### Aim of the exercise
Which lines below contain "moved"? Pull them out.

———

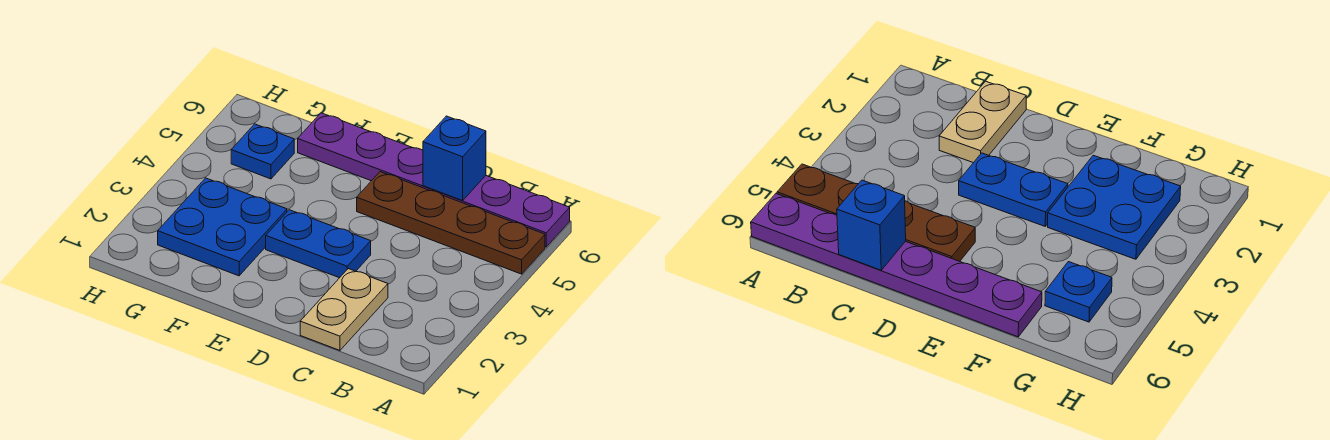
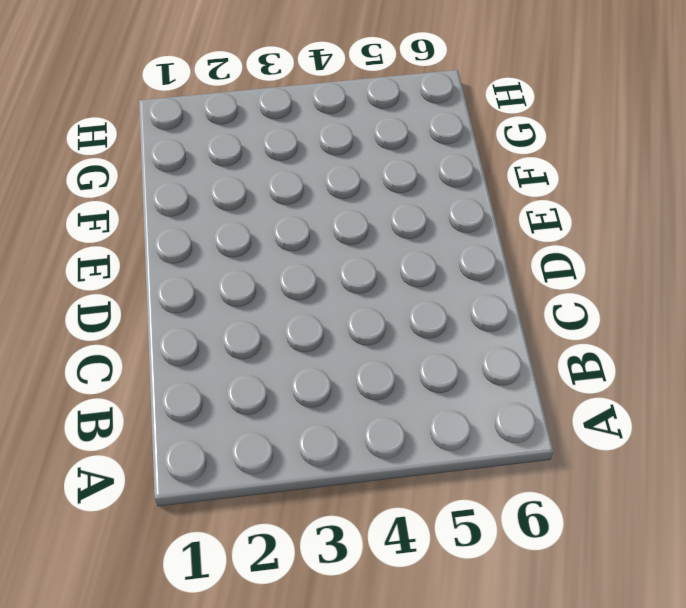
none -> brown 1x4 plate [357,172,545,274]
none -> purple 1x6 plate [298,113,570,247]

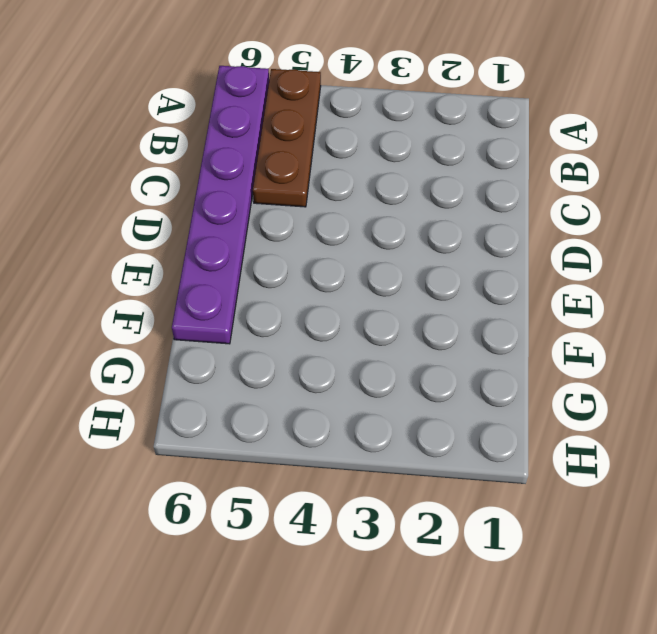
brown 1x3 plate [253,69,321,207] -> brown 1x4 plate [357,172,545,274]
none -> tan 1x2 plate [300,269,388,350]
none -> blue 1x2 plate [266,210,371,278]

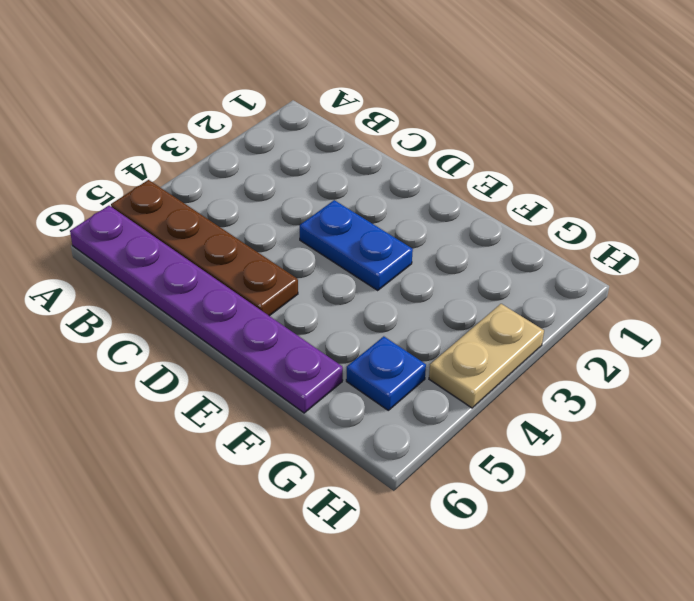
tan 1x2 plate [429,304,544,408] -> tan 1x2 plate moved to [300,269,388,350]
none -> blue 2x2 plate [158,178,287,276]
none -> blue 1x1 brick [423,116,486,201]

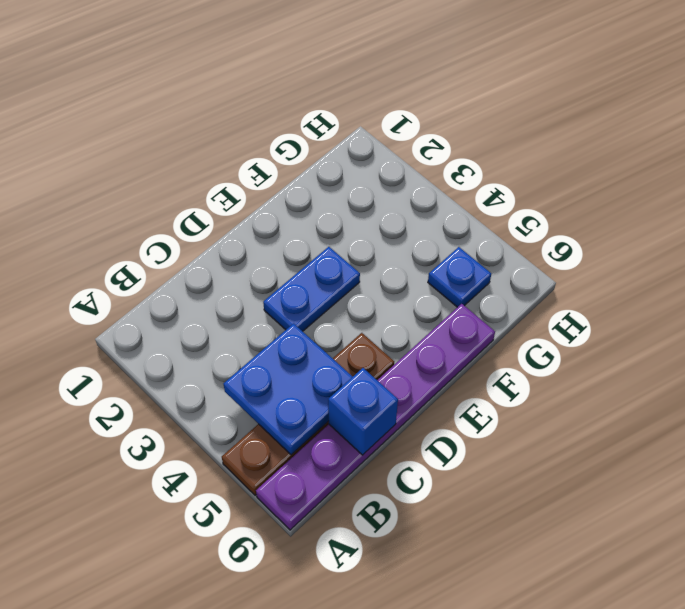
blue 2x2 plate [223,324,352,455] -> blue 2x2 plate moved to [158,178,287,276]
none -> tan 1x2 plate [300,269,388,350]

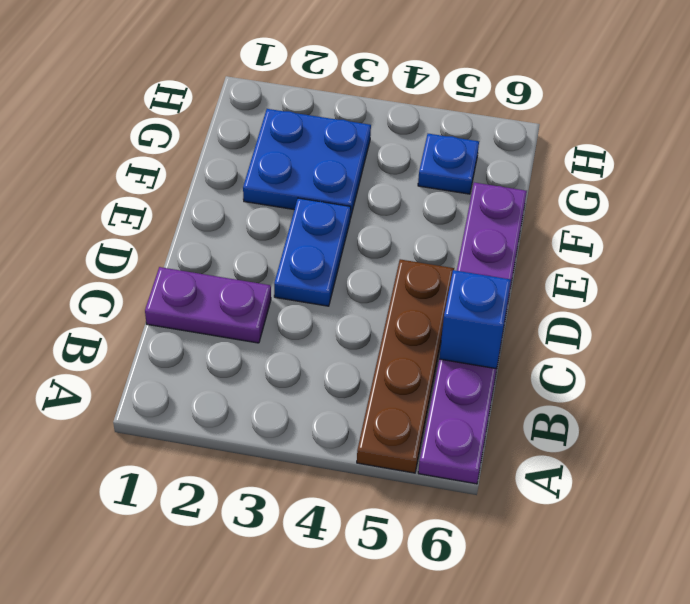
purple 1x2 plate [145,267,271,343] -> tan 1x2 plate [300,269,388,350]

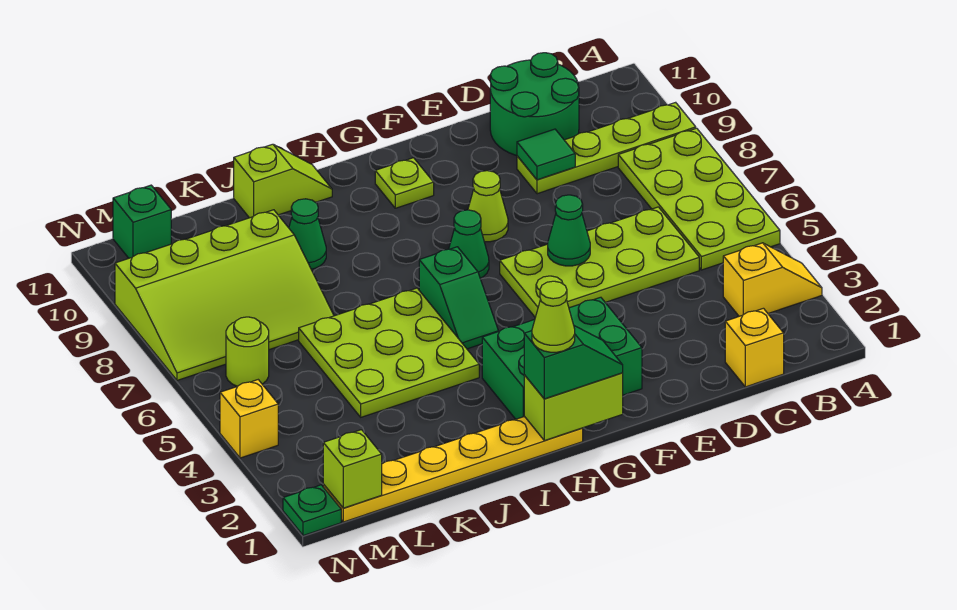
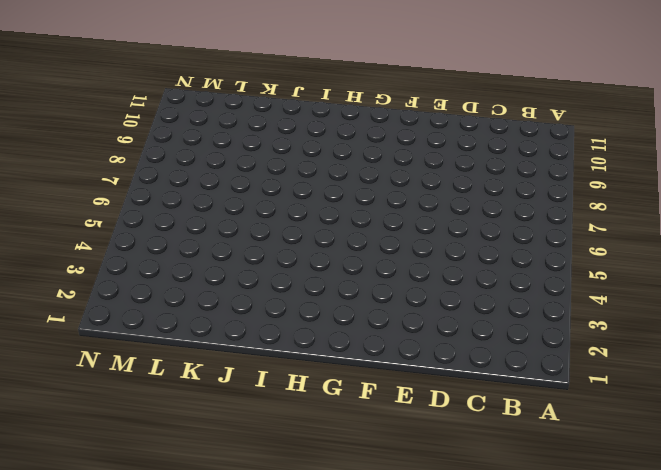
none -> yellow 1x2 slope [723,243,822,316]
none -> lime 2x4 plate [618,128,780,270]
none -> lime 1x4 plate [517,102,696,194]

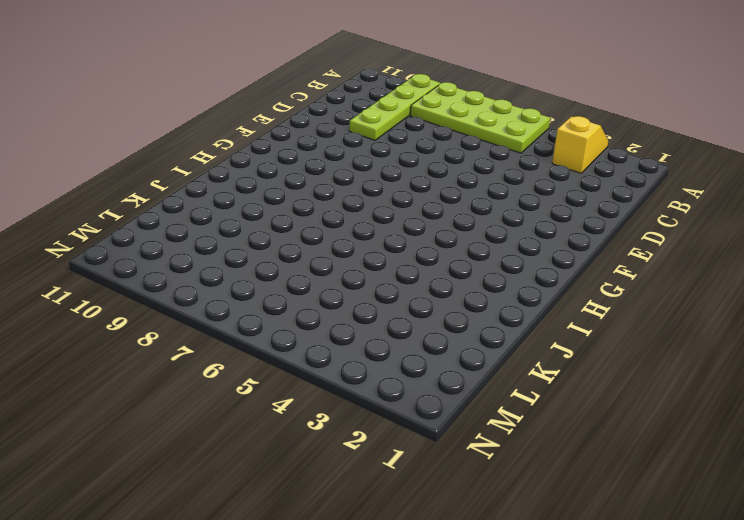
none -> yellow 1x1 brick [725,308,784,387]
none -> lime 2x4 plate [500,207,699,317]
none -> green 2x2 round brick [490,53,579,155]

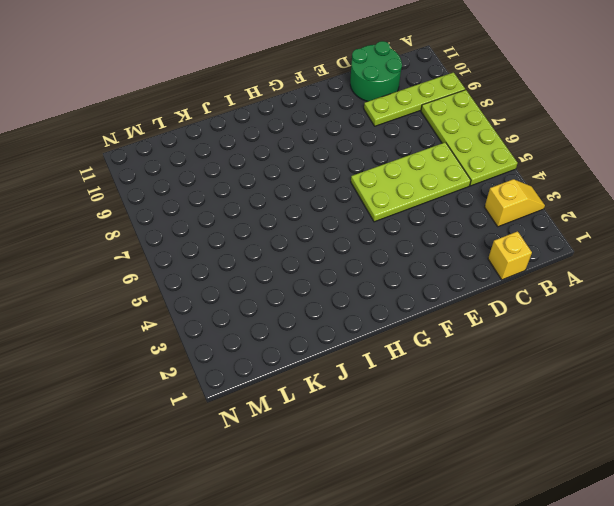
none -> green 2x3 brick [482,297,642,419]
none -> lime 1x1 cone [468,171,508,242]
none -> green 1x1 cone [449,210,489,278]

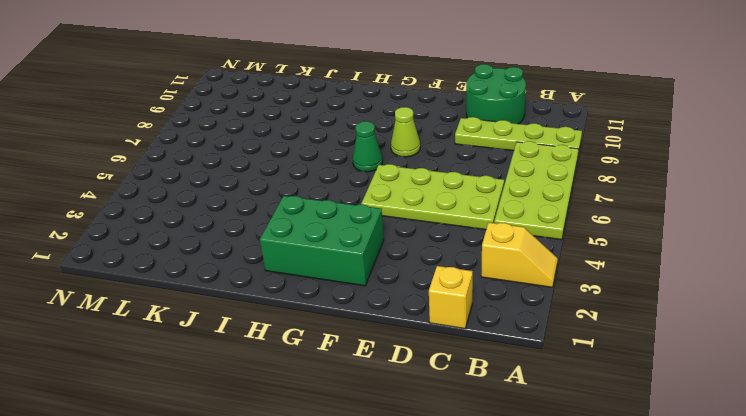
none -> lime 1x1 plate [375,158,434,208]
none -> yellow 1x6 plate [323,416,583,522]
none -> green 1x2 slope [419,247,498,349]

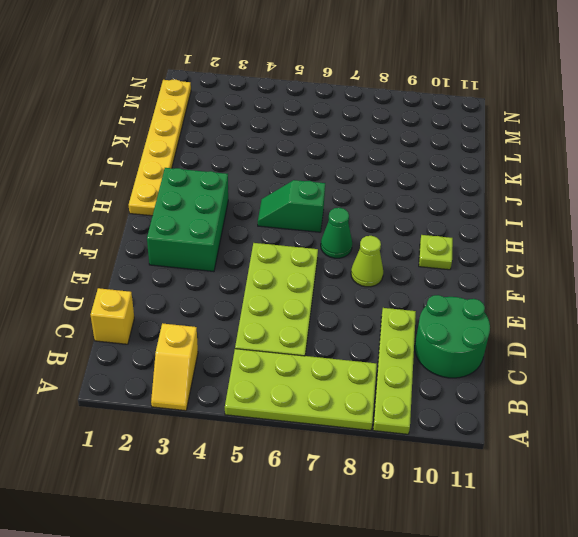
none -> lime 3x3 plate [299,288,479,417]
none -> lime 1x2 slope [234,144,332,218]
none -> green 1x1 cone [289,199,326,269]

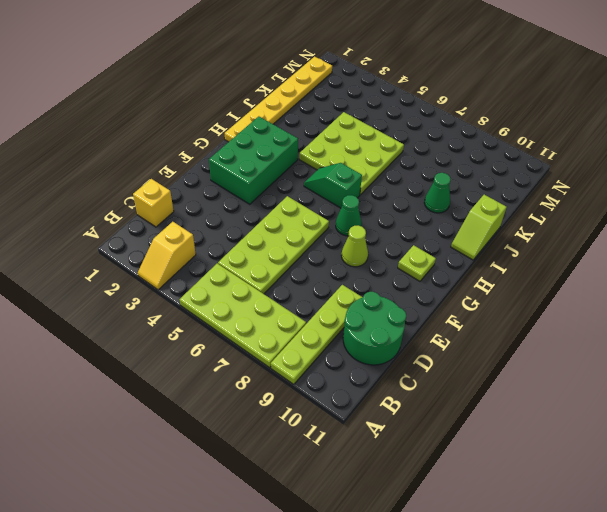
none -> lime 3x4 slope [115,210,334,380]
none -> lime 1x1 round brick [226,317,269,386]
none -> green 1x1 brick [113,185,171,258]

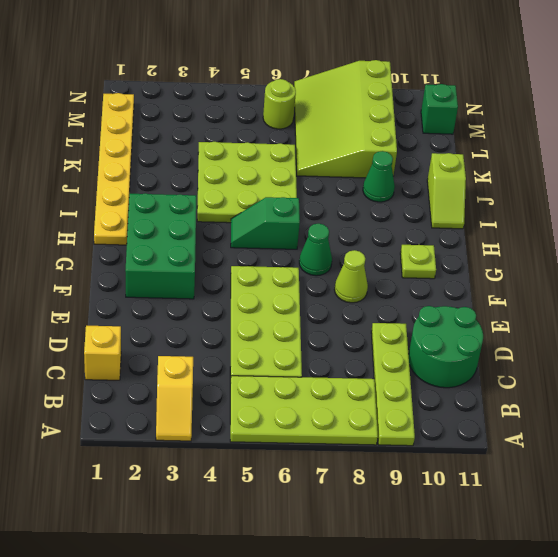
none -> green 1x1 plate [283,485,341,536]
none -> yellow 1x1 brick [220,380,278,458]
none -> green 1x1 tile [517,129,575,180]

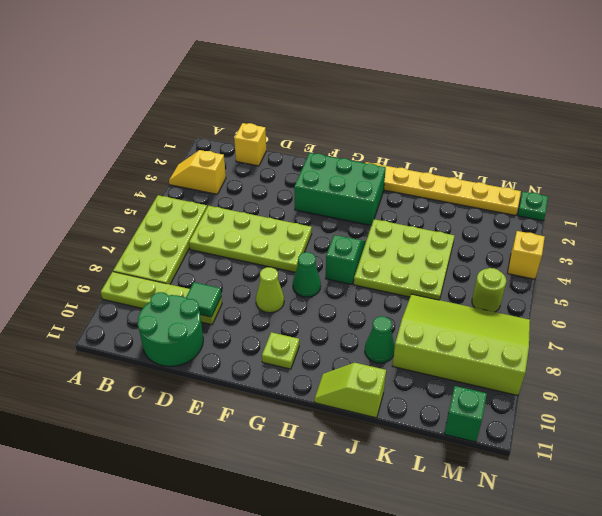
none -> green 1x1 cone [548,195,590,266]
none -> lime 1x2 brick [524,373,623,441]
none -> lime 1x1 brick [323,430,382,508]

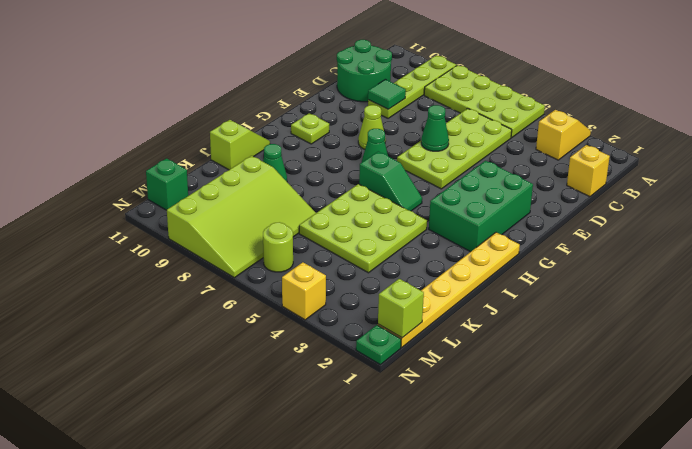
none -> lime 1x2 brick [524,373,623,441]
none -> green 1x2 slope [524,326,623,399]
none -> lime 1x1 cone [532,281,575,352]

———

### Your response
tan 1x2 plate [429,304,544,408] -> tan 1x2 plate moved to [300,269,388,350]
blue 2x2 plate [223,324,352,455] -> blue 2x2 plate moved to [158,178,287,276]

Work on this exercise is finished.